_WHAT YOU SHOULD DO_.
The reply must repeat the listing below exactly and carry none of its pictures.

+++ SUPPLIED DATA

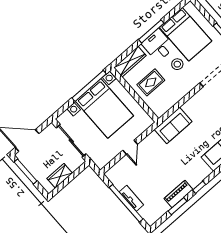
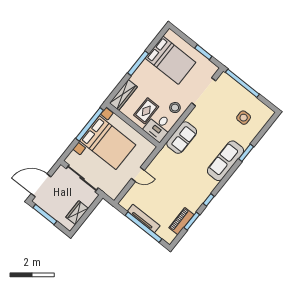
desk: (158, 45) -> (158, 127), moved, turned -90
stool: (177, 64) -> (175, 108), moved
sofa: (173, 126) -> (182, 138), moved
door: (130, 147) -> (138, 174), hinge flipped
piano: (178, 194) -> (181, 221), moved
tv unit: (131, 198) -> (144, 218), width x1.41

++++++

_RESPONSE AREA_.
desk: (158, 45) -> (158, 127), moved, turned -90
stool: (177, 64) -> (175, 108), moved
sofa: (173, 126) -> (182, 138), moved
door: (130, 147) -> (138, 174), hinge flipped
piano: (178, 194) -> (181, 221), moved
tv unit: (131, 198) -> (144, 218), width x1.41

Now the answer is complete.